**WHAT IS REQUIRED**
Would you return, word for word, the lines of the data below from the line with "yellow brick J5:J6 level 1 -> none" through the line with "lime brick B6:G6", and no others?

**EXTRACTED DATA**
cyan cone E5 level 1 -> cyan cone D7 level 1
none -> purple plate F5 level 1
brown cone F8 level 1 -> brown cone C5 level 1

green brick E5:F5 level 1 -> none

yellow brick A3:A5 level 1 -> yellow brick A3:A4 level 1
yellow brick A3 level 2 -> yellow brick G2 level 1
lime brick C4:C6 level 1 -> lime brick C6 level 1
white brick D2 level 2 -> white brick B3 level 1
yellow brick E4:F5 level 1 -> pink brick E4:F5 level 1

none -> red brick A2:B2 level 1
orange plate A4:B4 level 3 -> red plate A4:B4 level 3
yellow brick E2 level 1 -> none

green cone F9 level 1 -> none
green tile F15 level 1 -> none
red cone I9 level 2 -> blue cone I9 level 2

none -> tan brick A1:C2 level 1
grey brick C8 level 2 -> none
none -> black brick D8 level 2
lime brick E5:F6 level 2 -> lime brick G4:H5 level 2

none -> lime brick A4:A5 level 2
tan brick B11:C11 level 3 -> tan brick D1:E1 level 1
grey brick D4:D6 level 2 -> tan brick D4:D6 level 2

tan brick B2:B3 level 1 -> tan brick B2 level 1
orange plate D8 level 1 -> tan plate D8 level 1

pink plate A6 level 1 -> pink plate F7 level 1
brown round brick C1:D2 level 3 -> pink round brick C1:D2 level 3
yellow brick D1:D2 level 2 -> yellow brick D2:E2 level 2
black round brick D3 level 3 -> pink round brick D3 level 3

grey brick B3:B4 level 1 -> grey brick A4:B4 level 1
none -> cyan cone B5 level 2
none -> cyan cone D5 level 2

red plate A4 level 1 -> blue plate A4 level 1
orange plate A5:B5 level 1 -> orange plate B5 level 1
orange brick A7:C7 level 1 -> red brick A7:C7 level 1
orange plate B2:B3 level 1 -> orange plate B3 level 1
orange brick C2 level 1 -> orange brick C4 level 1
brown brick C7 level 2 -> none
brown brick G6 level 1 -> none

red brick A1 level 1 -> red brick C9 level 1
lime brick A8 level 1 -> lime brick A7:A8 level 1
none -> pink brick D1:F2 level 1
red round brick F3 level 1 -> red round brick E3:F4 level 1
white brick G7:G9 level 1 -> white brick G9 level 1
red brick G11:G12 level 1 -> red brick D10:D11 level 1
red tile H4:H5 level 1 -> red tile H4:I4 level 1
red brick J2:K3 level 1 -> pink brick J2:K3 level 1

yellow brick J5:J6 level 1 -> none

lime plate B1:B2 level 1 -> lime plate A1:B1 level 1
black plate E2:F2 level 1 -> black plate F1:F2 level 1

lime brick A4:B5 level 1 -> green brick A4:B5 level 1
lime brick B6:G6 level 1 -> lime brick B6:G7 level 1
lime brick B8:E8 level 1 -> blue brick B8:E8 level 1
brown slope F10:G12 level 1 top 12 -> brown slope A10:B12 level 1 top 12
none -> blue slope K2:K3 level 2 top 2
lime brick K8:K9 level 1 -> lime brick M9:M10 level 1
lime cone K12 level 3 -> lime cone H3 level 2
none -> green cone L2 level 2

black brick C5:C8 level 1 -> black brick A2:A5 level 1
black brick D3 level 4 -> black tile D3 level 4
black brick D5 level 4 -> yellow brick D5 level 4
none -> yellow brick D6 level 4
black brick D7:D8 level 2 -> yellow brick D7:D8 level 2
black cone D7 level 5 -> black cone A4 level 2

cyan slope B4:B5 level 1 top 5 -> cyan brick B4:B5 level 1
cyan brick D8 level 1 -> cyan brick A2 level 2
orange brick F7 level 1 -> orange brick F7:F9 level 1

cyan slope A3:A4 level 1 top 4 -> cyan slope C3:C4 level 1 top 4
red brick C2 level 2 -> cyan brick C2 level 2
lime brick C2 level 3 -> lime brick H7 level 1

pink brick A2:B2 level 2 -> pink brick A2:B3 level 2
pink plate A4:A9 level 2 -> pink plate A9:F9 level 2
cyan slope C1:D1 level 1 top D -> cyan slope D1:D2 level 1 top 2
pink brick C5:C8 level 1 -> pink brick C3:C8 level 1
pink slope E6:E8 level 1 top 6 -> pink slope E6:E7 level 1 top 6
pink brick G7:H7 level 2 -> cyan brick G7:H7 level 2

**ANSWER BOX**
yellow brick J5:J6 level 1 -> none

lime plate B1:B2 level 1 -> lime plate A1:B1 level 1
black plate E2:F2 level 1 -> black plate F1:F2 level 1

lime brick A4:B5 level 1 -> green brick A4:B5 level 1
lime brick B6:G6 level 1 -> lime brick B6:G7 level 1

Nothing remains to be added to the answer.